Assigned task
Starting from the line that holds "(340, 255) = (262, 272): green", print every line through the end of the records, first and last included.

Information given
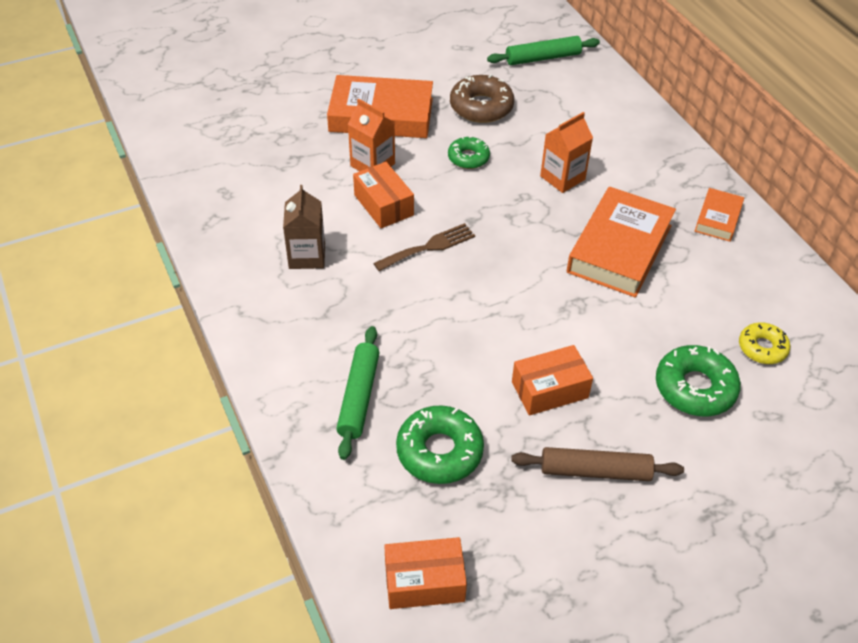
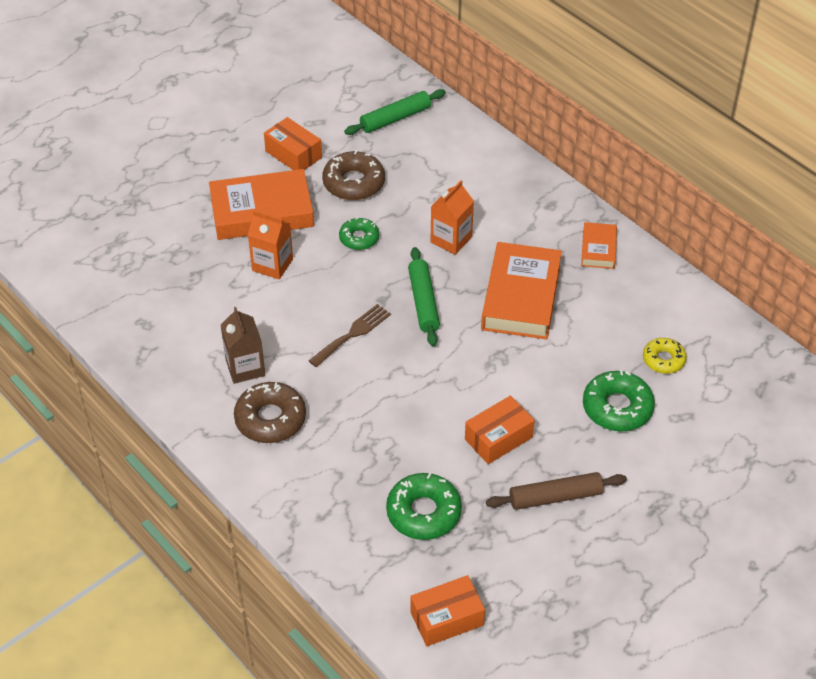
camera: 15 degrees left, 0 degrees up
(312, 312) = (270, 419): none -> brown donut
(359, 397) = (339, 483): green rolling pin -> green rolling pin (423, 302)
(383, 205) = (297, 302): orange box -> orange box (293, 154)

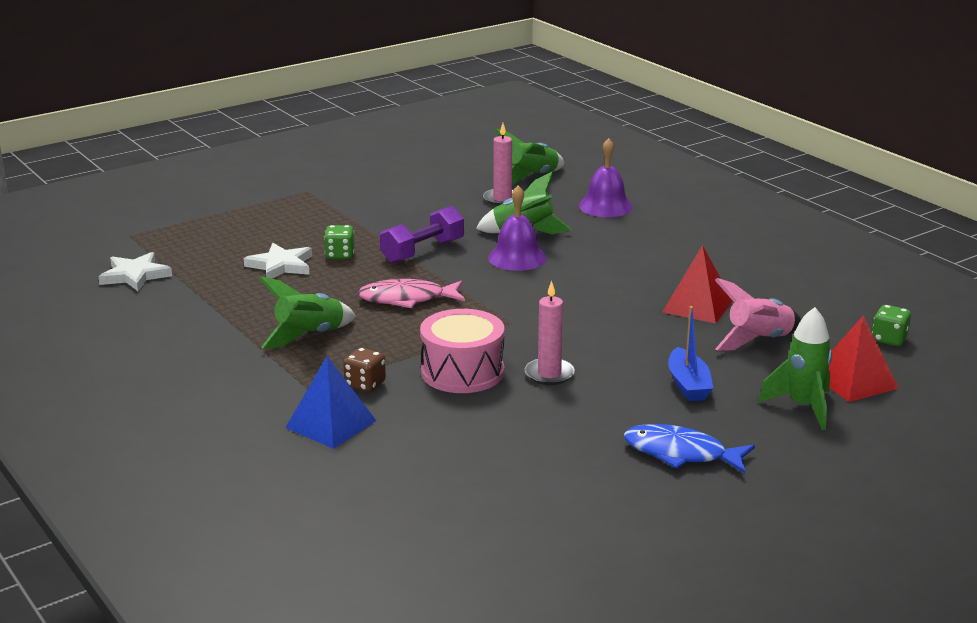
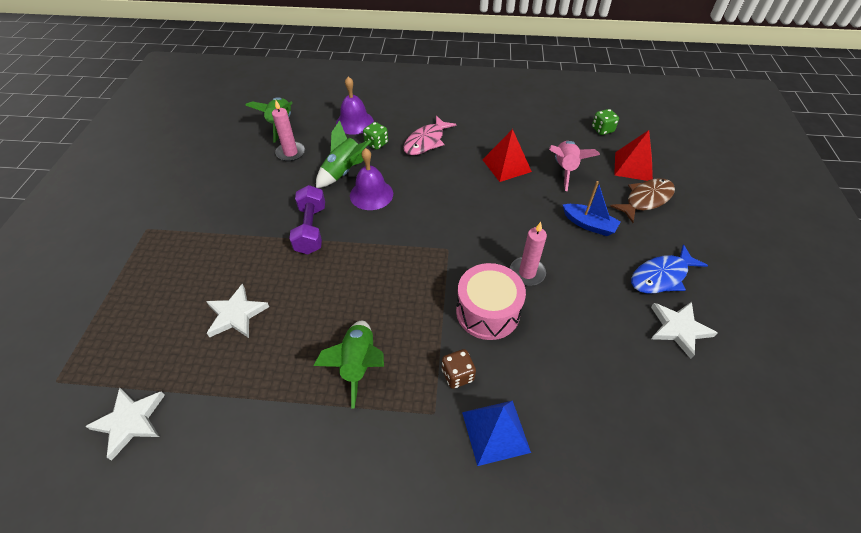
camera: 50 degrees left, 25 degrees up
(340, 255) = (262, 272): green dice -> green dice (376, 143)
(407, 299) = (365, 277): pink fish -> pink fish (426, 141)
(613, 485) = (678, 329): none -> white star
(803, 407) = (646, 200): green rocket -> brown fish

Finished task
(340, 255) = (262, 272): green dice -> green dice (376, 143)
(407, 299) = (365, 277): pink fish -> pink fish (426, 141)
(613, 485) = (678, 329): none -> white star
(803, 407) = (646, 200): green rocket -> brown fish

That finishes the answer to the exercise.